Data for the task –
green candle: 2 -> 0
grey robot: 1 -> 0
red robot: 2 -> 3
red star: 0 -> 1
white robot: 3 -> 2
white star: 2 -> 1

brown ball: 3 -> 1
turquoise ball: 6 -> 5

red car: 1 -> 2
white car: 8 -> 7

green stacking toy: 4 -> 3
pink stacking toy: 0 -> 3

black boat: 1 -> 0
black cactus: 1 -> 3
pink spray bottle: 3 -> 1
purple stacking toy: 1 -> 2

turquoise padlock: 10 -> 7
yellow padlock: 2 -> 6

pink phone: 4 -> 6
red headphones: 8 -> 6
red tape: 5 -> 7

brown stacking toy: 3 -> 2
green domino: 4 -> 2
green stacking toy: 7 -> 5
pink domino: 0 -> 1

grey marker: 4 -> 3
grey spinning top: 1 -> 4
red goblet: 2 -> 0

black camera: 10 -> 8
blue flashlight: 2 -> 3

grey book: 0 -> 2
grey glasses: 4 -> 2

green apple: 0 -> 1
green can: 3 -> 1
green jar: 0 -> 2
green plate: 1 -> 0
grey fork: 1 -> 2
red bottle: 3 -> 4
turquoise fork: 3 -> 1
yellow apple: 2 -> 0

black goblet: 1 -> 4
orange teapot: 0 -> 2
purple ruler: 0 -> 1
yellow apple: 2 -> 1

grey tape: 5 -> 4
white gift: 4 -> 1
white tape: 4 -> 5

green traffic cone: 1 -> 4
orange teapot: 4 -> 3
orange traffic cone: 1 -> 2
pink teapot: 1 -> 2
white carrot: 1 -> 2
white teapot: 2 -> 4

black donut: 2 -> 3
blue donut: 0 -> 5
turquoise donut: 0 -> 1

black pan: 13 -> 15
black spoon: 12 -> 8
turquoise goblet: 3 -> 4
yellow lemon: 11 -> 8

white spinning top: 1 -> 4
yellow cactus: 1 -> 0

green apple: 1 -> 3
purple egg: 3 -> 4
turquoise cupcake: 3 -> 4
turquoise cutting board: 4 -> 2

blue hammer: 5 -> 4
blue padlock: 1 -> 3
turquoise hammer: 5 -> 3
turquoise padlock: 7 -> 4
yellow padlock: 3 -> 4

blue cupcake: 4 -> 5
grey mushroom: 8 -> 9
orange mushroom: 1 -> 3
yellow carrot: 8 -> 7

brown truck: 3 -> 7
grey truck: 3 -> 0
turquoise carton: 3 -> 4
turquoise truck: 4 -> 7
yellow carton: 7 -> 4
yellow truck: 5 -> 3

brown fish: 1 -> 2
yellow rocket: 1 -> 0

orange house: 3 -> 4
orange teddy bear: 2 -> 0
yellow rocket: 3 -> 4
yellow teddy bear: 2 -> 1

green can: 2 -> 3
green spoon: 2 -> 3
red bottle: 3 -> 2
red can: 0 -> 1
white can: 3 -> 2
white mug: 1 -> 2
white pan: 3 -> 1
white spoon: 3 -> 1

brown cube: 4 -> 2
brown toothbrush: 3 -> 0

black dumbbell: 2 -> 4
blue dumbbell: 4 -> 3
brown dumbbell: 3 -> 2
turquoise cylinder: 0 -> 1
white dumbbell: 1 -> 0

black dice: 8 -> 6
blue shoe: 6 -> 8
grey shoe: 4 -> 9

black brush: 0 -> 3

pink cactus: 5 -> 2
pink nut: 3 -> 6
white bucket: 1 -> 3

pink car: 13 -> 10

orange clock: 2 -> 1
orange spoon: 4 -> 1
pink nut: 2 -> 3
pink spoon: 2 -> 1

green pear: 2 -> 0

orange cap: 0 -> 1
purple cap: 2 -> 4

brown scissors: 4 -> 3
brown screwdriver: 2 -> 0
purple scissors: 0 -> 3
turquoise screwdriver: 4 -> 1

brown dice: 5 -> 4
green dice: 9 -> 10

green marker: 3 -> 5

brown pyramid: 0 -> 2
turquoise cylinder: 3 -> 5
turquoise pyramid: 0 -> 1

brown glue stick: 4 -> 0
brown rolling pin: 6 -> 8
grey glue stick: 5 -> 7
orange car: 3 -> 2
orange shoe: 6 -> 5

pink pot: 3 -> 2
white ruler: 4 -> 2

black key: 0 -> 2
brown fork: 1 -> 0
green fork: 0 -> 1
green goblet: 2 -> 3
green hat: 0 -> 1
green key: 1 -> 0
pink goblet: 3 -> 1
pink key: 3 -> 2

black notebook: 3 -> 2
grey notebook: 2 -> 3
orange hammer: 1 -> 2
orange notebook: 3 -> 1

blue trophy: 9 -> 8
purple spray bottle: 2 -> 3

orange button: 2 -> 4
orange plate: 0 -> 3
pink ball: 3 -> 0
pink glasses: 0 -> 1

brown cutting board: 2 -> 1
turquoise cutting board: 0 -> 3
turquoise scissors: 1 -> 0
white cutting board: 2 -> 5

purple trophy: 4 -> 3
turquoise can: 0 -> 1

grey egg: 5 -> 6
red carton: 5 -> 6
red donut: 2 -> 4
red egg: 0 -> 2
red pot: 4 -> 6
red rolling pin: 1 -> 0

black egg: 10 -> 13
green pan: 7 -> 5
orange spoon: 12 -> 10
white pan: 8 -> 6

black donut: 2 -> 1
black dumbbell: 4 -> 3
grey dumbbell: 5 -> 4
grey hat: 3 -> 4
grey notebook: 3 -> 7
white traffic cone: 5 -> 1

Work instruction – Copy out, exactly as written, the line that contains "white ruler: 4 -> 2" along with every line that comes after it in the material above, and nothing else.

Response to this exercise –
white ruler: 4 -> 2

black key: 0 -> 2
brown fork: 1 -> 0
green fork: 0 -> 1
green goblet: 2 -> 3
green hat: 0 -> 1
green key: 1 -> 0
pink goblet: 3 -> 1
pink key: 3 -> 2

black notebook: 3 -> 2
grey notebook: 2 -> 3
orange hammer: 1 -> 2
orange notebook: 3 -> 1

blue trophy: 9 -> 8
purple spray bottle: 2 -> 3

orange button: 2 -> 4
orange plate: 0 -> 3
pink ball: 3 -> 0
pink glasses: 0 -> 1

brown cutting board: 2 -> 1
turquoise cutting board: 0 -> 3
turquoise scissors: 1 -> 0
white cutting board: 2 -> 5

purple trophy: 4 -> 3
turquoise can: 0 -> 1

grey egg: 5 -> 6
red carton: 5 -> 6
red donut: 2 -> 4
red egg: 0 -> 2
red pot: 4 -> 6
red rolling pin: 1 -> 0

black egg: 10 -> 13
green pan: 7 -> 5
orange spoon: 12 -> 10
white pan: 8 -> 6

black donut: 2 -> 1
black dumbbell: 4 -> 3
grey dumbbell: 5 -> 4
grey hat: 3 -> 4
grey notebook: 3 -> 7
white traffic cone: 5 -> 1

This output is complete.